EXERCISE MATERIAL:
⟨
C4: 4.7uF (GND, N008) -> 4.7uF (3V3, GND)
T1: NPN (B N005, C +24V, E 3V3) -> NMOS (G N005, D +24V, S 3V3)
⟩
⟨
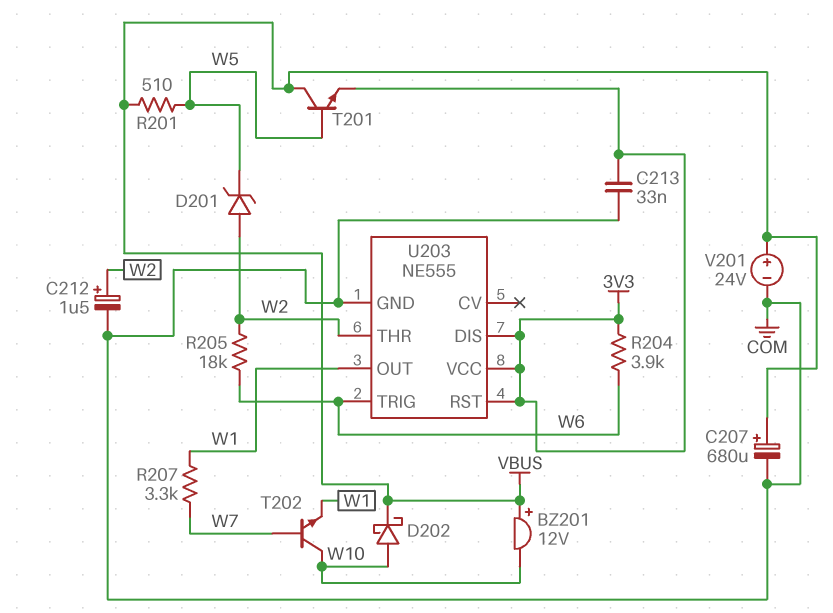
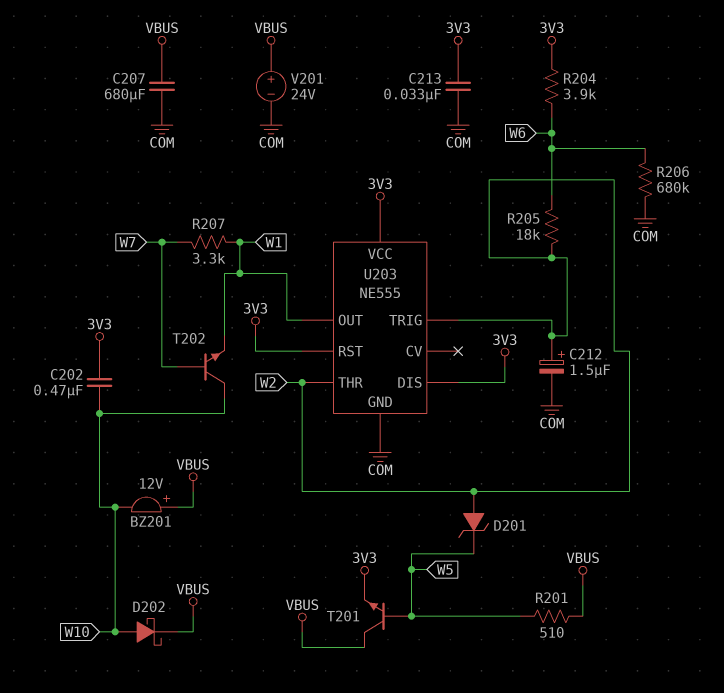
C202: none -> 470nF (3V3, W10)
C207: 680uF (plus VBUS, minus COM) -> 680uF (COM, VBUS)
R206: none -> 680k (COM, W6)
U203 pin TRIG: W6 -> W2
⟩
YOUR GOAL:
Of the entries above, repeat exactly the lines from the line with "C4: 4.7uF (GND, N008) -> 4.7uF (3V3, GND)" through the line with "T1: NPN (B N005, C", both of them included.

RESPONSE BELOW:
C4: 4.7uF (GND, N008) -> 4.7uF (3V3, GND)
T1: NPN (B N005, C +24V, E 3V3) -> NMOS (G N005, D +24V, S 3V3)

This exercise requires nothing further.